To do >>
Write each line below back out exactly, omitting its pictures.

Data excerpt >>

====

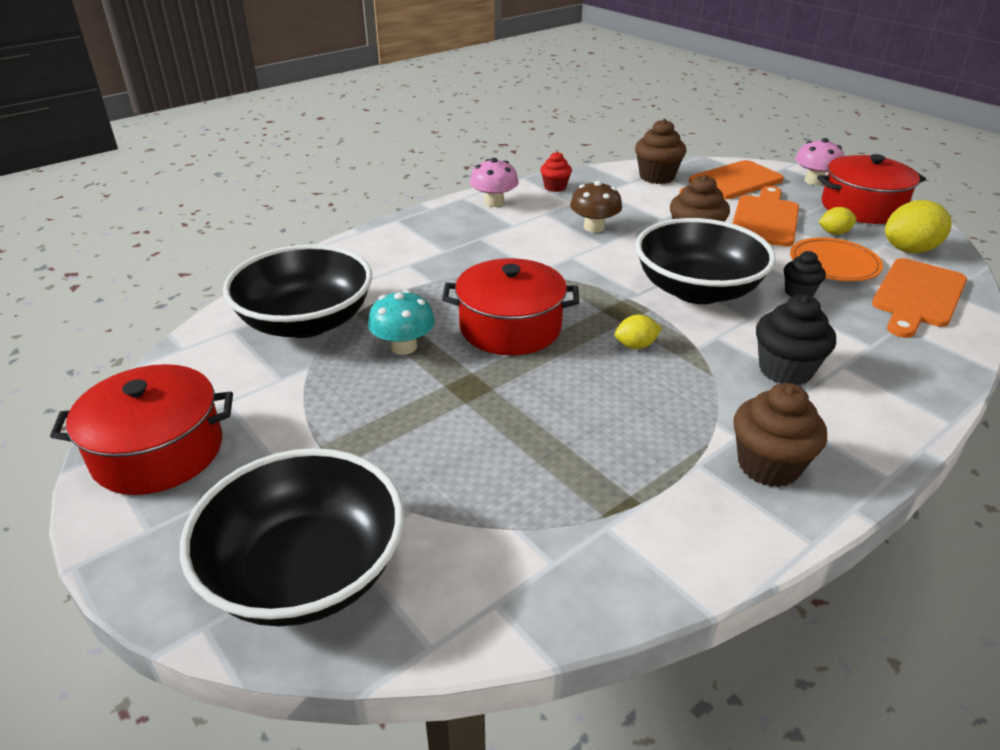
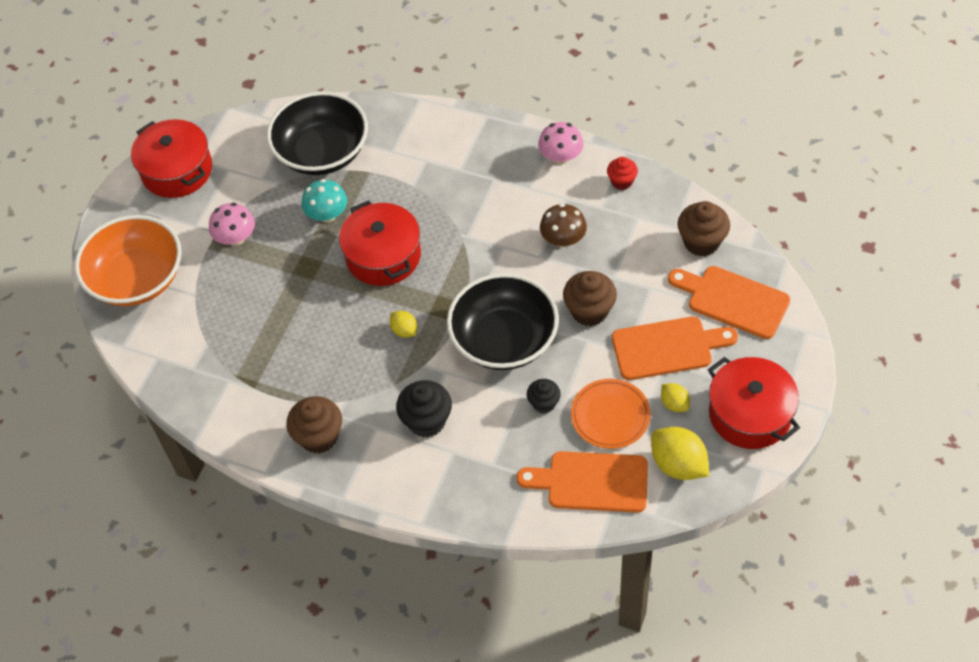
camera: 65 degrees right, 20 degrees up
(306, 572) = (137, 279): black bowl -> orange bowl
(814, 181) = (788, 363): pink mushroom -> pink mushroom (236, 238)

====

Finished exercise >>
camera: 65 degrees right, 20 degrees up
(306, 572) = (137, 279): black bowl -> orange bowl
(814, 181) = (788, 363): pink mushroom -> pink mushroom (236, 238)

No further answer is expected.